-- Required work --
Retype each entry below exactly. Do not carry any image over.

-- Data shown --
- - - - -
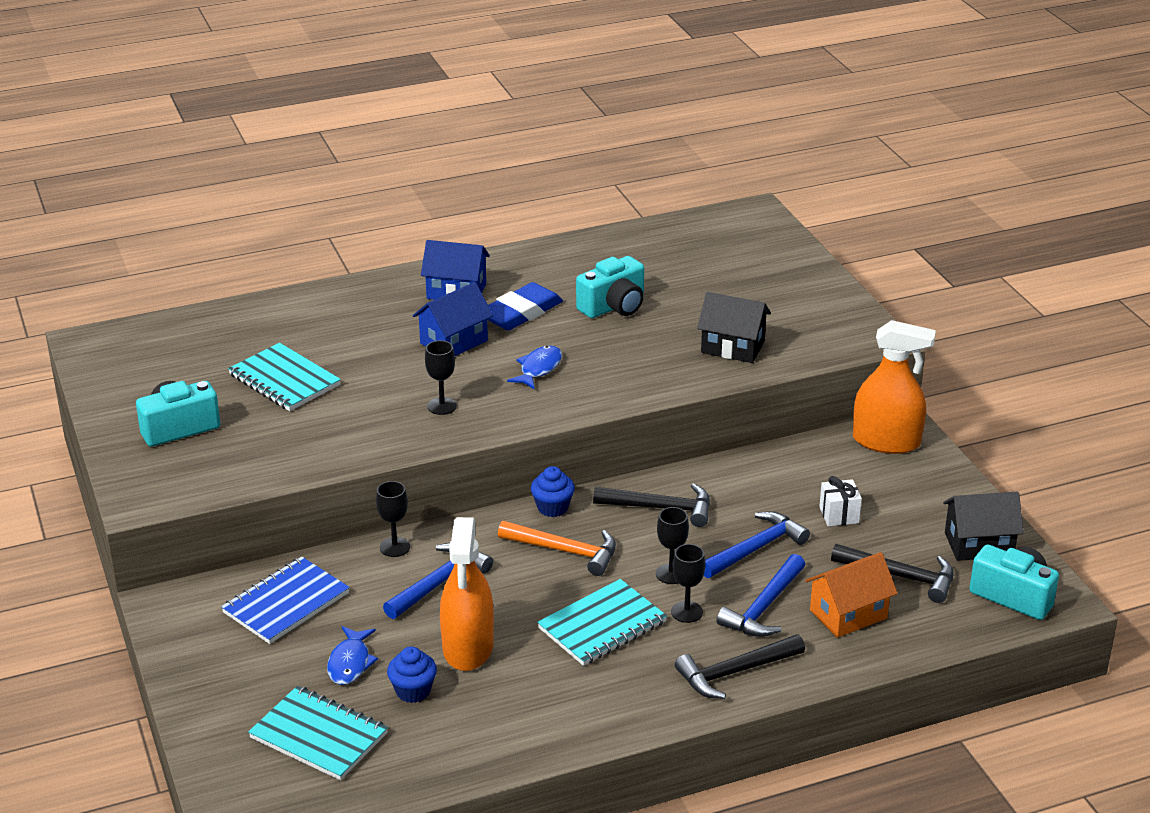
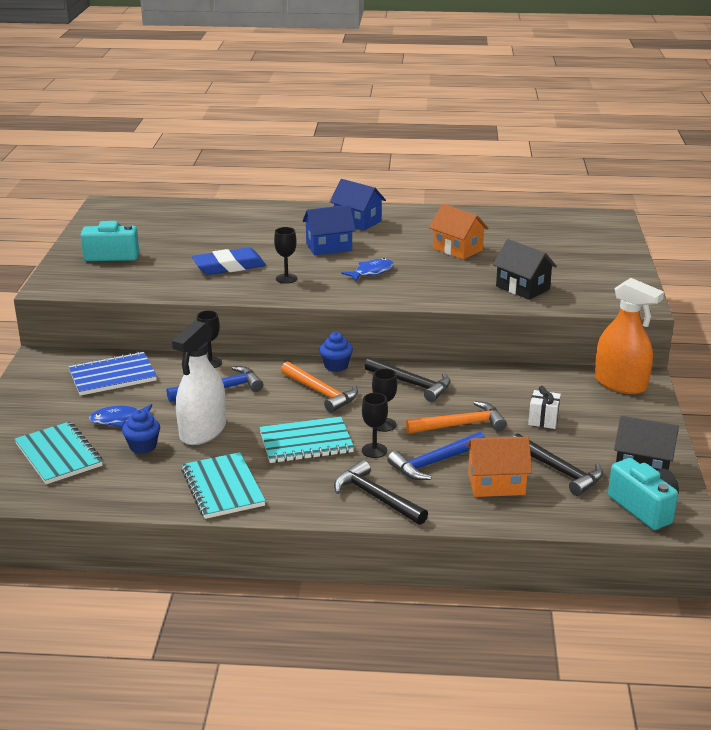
camera: 25 degrees right, 5 degrees down
(284, 380) = (201, 245): turquoise notebook -> turquoise notebook (223, 488)
(350, 663) = (119, 419): blue fish -> blue fish turned 45 degrees clockwise
(468, 647) = (203, 431): orange spray bottle -> white spray bottle
(520, 312) = (389, 240): blue eraser -> blue eraser (229, 266)
(614, 306) = (457, 249): turquoise camera -> orange house
(735, 672) = (376, 497): black hammer -> black hammer turned 45 degrees clockwise
(755, 549) = (460, 425): blue hammer -> orange hammer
- - - - -
-- Solution to the exercise --
camera: 25 degrees right, 5 degrees down
(284, 380) = (201, 245): turquoise notebook -> turquoise notebook (223, 488)
(350, 663) = (119, 419): blue fish -> blue fish turned 45 degrees clockwise
(468, 647) = (203, 431): orange spray bottle -> white spray bottle
(520, 312) = (389, 240): blue eraser -> blue eraser (229, 266)
(614, 306) = (457, 249): turquoise camera -> orange house
(735, 672) = (376, 497): black hammer -> black hammer turned 45 degrees clockwise
(755, 549) = (460, 425): blue hammer -> orange hammer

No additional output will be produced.